Copy the data that follows exactly, and include none of its images.

Segment Start: Dataset section

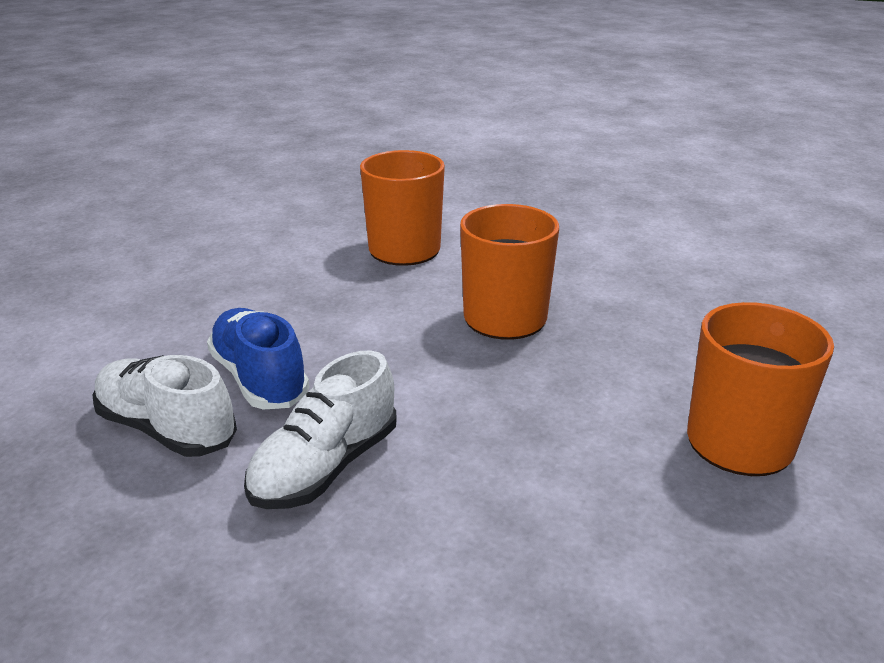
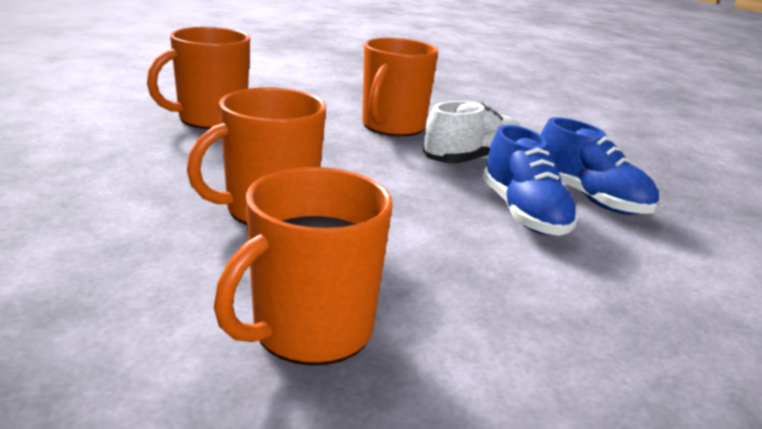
camera: 165 degrees left, 5 degrees down
(167, 429) = (589, 198): white shoe -> blue shoe
(482, 526) = (392, 126): none -> orange mug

Segment End: Dataset section

= Answer for this exercise =
camera: 165 degrees left, 5 degrees down
(167, 429) = (589, 198): white shoe -> blue shoe
(482, 526) = (392, 126): none -> orange mug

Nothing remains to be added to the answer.